WHAT YOU HAVE TO DO: I'd like every line from the material below that has "camera" in it.
++++ SUPPLIED INFORMATION ++++
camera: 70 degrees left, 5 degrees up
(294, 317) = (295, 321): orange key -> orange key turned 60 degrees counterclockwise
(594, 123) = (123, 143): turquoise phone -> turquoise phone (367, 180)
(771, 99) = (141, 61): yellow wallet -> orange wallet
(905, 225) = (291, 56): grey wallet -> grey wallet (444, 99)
++++
++++ SUPPLIED INFORMATION ++++
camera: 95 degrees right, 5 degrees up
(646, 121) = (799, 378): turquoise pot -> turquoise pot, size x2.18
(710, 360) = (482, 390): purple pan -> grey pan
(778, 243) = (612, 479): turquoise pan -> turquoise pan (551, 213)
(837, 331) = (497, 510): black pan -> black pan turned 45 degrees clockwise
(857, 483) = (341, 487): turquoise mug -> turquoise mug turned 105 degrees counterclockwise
++++
TASK RESPONSE:
camera: 70 degrees left, 5 degrees up
camera: 95 degrees right, 5 degrees up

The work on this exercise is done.